**Work required**
Which of the lines in the listing that follows hold "PLANE"? Pull each one out.

**Records for this task**
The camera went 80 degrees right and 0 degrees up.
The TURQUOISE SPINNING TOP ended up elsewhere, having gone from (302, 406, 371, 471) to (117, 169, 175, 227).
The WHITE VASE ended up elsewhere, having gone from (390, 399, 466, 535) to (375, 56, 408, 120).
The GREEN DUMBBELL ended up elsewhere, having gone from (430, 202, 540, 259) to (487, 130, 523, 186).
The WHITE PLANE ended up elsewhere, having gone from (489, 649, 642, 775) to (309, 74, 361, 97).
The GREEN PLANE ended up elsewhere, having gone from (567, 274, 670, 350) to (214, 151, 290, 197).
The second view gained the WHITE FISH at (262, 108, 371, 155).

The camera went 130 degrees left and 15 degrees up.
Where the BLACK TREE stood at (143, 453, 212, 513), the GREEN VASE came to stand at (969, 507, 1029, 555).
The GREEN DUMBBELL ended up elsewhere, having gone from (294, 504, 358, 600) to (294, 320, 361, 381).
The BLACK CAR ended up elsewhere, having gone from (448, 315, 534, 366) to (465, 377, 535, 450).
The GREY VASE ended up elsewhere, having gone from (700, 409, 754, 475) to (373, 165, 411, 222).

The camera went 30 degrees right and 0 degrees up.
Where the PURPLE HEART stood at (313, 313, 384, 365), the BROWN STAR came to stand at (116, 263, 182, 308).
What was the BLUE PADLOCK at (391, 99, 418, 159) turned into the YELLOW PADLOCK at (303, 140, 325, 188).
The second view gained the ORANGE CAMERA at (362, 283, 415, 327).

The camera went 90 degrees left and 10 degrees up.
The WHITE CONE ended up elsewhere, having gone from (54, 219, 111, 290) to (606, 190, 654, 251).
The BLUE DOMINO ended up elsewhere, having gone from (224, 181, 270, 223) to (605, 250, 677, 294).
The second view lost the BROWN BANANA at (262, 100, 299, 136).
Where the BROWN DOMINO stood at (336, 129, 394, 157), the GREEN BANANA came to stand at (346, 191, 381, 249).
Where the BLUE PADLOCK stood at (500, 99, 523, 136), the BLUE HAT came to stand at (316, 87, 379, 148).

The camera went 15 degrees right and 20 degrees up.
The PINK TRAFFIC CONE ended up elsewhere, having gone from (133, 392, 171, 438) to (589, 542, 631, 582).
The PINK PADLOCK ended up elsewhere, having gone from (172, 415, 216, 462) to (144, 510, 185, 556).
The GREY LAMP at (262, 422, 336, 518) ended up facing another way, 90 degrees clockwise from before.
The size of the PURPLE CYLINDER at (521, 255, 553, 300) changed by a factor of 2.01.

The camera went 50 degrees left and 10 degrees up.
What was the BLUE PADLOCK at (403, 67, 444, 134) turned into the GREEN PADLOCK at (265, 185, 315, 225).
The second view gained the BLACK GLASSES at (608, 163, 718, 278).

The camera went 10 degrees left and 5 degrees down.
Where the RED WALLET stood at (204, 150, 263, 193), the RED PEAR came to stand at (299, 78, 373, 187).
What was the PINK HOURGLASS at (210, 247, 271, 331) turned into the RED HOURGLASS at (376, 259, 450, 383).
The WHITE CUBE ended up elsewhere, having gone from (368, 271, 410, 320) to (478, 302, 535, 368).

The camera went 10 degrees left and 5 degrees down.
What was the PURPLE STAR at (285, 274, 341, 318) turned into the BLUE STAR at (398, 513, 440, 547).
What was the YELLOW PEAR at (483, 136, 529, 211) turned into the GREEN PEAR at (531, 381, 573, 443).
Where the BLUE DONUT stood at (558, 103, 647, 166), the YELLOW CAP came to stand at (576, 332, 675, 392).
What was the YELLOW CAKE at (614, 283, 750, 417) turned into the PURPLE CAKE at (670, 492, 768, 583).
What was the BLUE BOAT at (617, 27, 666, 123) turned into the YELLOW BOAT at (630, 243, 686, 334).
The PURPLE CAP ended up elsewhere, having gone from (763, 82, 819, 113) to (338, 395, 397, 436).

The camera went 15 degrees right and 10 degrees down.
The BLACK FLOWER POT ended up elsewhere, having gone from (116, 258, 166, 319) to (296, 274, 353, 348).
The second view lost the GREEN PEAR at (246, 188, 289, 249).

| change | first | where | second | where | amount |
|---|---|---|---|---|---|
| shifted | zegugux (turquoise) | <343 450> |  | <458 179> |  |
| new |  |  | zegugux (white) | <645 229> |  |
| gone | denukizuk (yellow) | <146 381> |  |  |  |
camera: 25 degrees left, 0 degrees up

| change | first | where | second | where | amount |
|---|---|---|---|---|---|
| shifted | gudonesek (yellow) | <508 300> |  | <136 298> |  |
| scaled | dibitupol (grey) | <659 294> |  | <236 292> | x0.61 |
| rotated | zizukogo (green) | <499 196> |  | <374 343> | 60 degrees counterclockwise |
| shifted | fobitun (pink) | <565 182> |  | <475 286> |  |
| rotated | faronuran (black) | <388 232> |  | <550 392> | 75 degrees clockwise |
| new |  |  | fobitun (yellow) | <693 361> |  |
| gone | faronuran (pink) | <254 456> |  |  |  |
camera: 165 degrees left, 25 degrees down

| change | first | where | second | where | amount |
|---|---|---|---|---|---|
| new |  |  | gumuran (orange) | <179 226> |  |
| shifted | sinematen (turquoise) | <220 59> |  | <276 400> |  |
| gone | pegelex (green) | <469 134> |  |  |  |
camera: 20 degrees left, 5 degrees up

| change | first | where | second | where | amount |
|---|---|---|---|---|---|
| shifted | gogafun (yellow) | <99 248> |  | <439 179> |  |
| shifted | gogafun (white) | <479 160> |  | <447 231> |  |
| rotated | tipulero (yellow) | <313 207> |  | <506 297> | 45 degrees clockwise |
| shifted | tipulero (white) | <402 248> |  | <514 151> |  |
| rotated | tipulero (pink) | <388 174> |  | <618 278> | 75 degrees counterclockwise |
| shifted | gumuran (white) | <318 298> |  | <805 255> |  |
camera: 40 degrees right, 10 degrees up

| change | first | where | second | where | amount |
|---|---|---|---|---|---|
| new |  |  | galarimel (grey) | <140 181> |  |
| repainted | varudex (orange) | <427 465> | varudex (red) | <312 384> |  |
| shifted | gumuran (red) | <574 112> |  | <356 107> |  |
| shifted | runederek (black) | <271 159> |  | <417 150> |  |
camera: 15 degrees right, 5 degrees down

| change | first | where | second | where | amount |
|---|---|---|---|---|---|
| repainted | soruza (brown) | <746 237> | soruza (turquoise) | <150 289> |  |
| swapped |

**Output of the task**
The WHITE PLANE ended up elsewhere, having gone from (489, 649, 642, 775) to (309, 74, 361, 97).
The GREEN PLANE ended up elsewhere, having gone from (567, 274, 670, 350) to (214, 151, 290, 197).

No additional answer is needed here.